(Items from a data source)
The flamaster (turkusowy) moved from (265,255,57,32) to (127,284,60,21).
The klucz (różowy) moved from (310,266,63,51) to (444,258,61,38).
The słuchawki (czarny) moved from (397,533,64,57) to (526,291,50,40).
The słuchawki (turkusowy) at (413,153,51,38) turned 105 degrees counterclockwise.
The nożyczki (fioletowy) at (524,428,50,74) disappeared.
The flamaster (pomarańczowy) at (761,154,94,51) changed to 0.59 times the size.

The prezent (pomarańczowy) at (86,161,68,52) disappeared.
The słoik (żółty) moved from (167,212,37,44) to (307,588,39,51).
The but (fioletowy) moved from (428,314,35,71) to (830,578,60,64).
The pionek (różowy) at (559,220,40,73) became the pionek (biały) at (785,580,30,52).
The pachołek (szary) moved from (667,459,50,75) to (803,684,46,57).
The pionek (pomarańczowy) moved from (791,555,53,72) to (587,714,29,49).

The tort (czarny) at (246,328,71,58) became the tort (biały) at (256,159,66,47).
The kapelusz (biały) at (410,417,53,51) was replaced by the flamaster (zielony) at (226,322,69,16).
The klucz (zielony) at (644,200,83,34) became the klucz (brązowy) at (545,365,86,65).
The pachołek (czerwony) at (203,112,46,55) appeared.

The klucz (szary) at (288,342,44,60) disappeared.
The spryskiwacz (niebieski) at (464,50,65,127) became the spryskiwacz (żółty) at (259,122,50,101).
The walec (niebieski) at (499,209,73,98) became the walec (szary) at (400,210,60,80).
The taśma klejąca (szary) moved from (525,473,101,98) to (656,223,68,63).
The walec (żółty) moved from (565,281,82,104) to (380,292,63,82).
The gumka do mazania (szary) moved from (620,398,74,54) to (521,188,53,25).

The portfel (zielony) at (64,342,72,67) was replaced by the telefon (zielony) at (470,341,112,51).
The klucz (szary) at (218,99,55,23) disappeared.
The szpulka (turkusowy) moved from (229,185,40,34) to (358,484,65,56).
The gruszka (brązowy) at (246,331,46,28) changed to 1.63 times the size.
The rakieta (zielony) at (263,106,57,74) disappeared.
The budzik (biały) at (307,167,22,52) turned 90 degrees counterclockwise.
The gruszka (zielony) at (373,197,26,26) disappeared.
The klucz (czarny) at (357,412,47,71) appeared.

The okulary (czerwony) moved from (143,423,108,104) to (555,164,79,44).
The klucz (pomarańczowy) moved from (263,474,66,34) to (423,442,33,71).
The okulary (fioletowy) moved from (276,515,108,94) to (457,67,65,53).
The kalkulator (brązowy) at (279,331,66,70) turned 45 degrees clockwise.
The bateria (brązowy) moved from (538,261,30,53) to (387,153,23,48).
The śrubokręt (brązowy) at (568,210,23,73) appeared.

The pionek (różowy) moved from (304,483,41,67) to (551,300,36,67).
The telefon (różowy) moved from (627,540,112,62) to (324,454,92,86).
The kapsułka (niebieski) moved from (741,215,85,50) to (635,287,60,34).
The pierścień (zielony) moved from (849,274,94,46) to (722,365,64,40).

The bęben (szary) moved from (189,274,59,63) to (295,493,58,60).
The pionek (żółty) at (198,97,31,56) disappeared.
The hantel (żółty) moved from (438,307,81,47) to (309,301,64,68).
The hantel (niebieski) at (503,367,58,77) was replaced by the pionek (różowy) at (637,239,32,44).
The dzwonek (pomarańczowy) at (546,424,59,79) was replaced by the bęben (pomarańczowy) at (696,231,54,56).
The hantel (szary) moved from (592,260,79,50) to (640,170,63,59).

WHAT YOU HAVE TO DO >>
Copy the records above exactly, beginning at the line that contains "The słuchawki (czarny)" and stopping after the line that contains "The nożyczki (fioletowy)".

RESULT OF THE EXERCISE >>
The słuchawki (czarny) moved from (397,533,64,57) to (526,291,50,40).
The słuchawki (turkusowy) at (413,153,51,38) turned 105 degrees counterclockwise.
The nożyczki (fioletowy) at (524,428,50,74) disappeared.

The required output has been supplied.